*** Data for this exercise ***

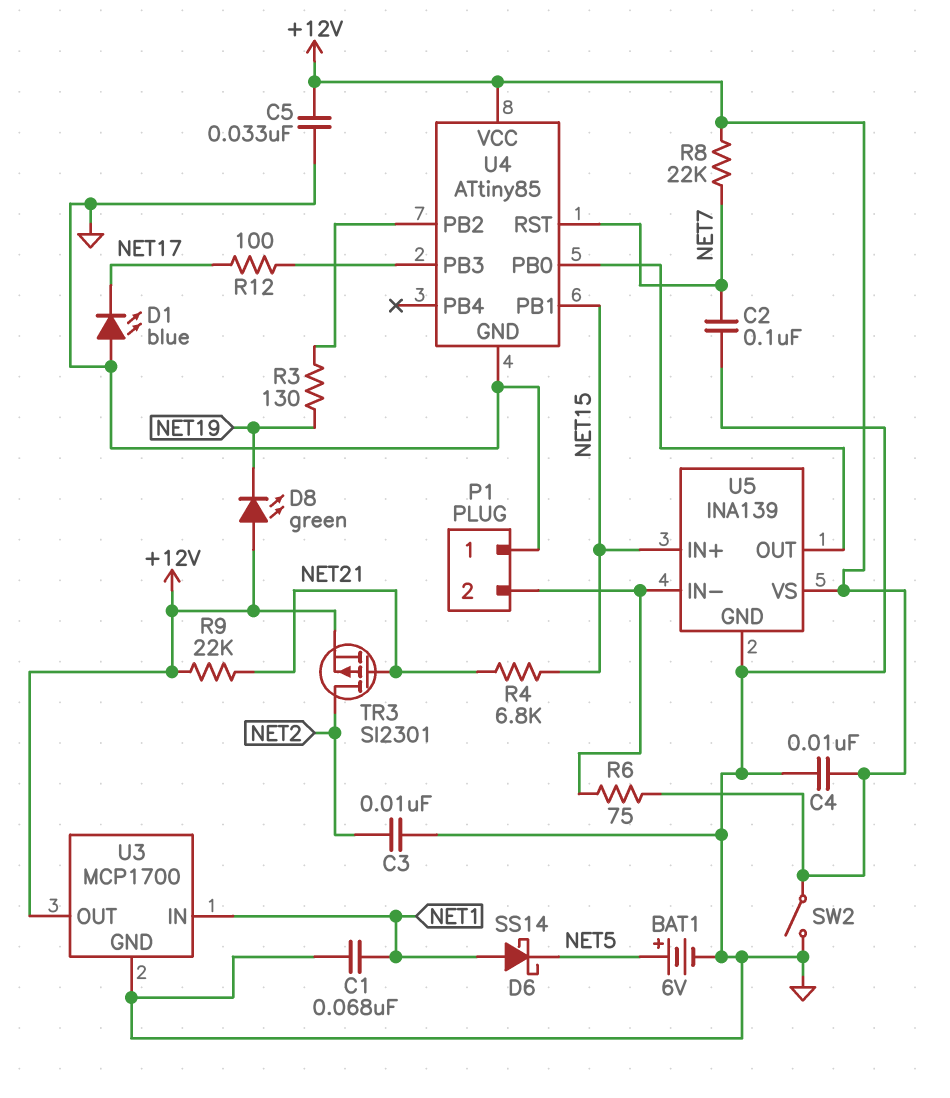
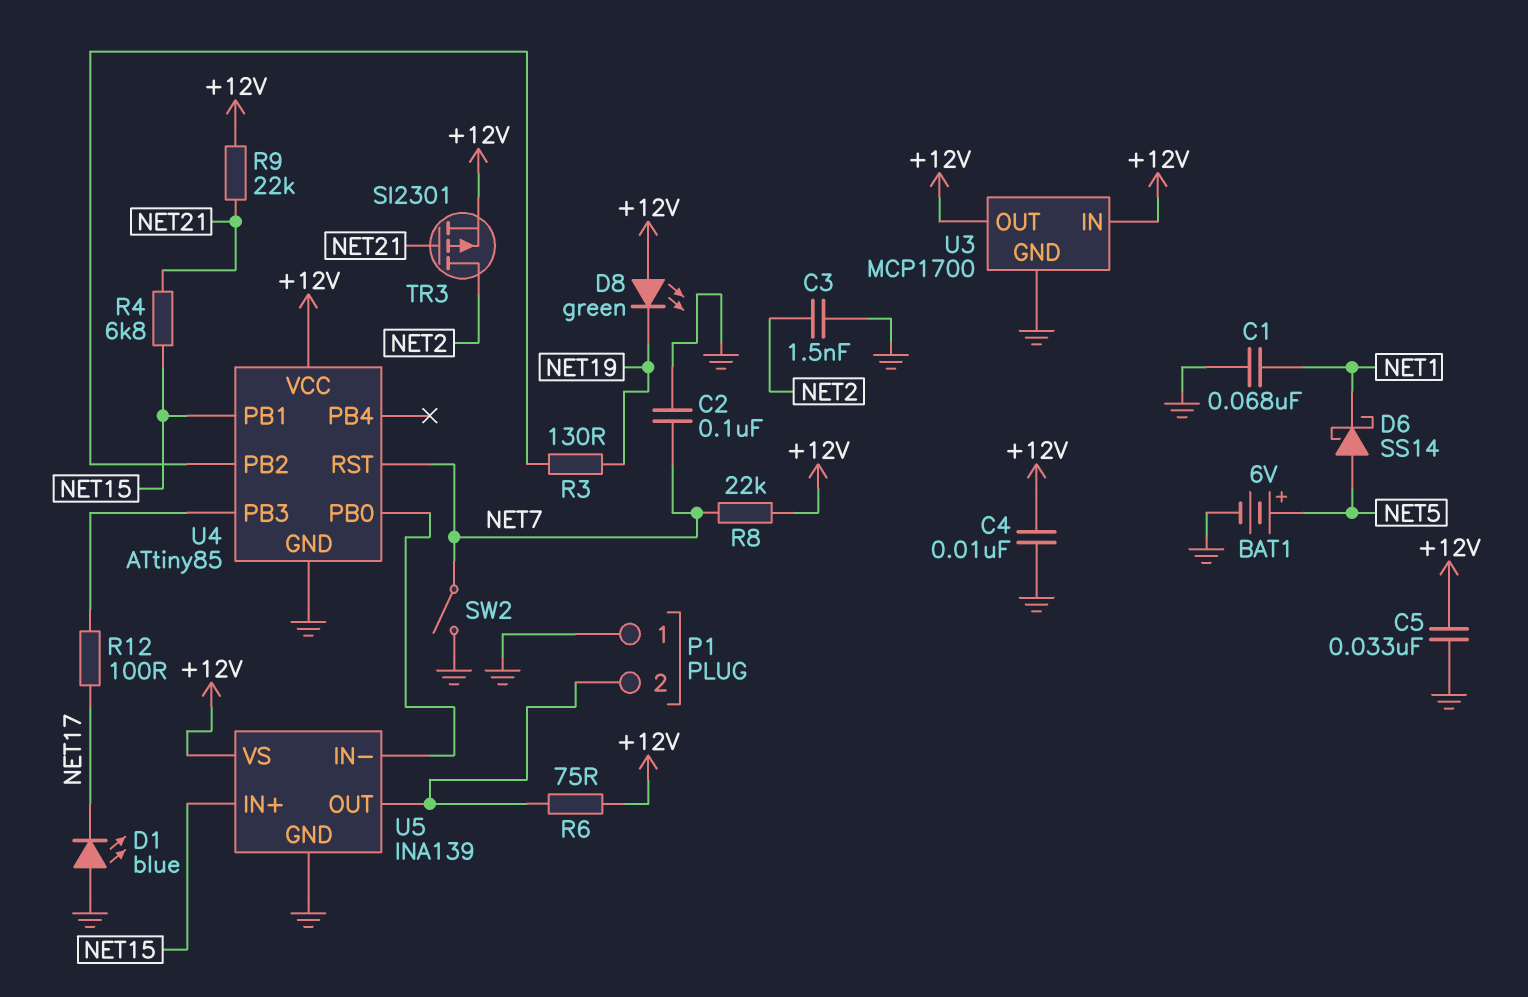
C3: 10nF (GND, NET2) -> 1.5nF (GND, NET2)
D6: schottky SS14 (A NET1, K NET5) -> schottky SS14 (A NET5, K NET1)
SW2: switch (+12V, GND) -> switch (GND, NET7)
U3 pin IN: NET1 -> +12V
U5 pin IN-: P1/2 -> U4/PB0
U5 pin OUT: U4/PB0 -> P1/2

*** End of Data for this exercise ***

(Problem details):
Copy out the line containing "D6: schottky SS14", then every line after it through the end of the listing, exactly and with nothing else.

(Reply):
D6: schottky SS14 (A NET1, K NET5) -> schottky SS14 (A NET5, K NET1)
SW2: switch (+12V, GND) -> switch (GND, NET7)
U3 pin IN: NET1 -> +12V
U5 pin IN-: P1/2 -> U4/PB0
U5 pin OUT: U4/PB0 -> P1/2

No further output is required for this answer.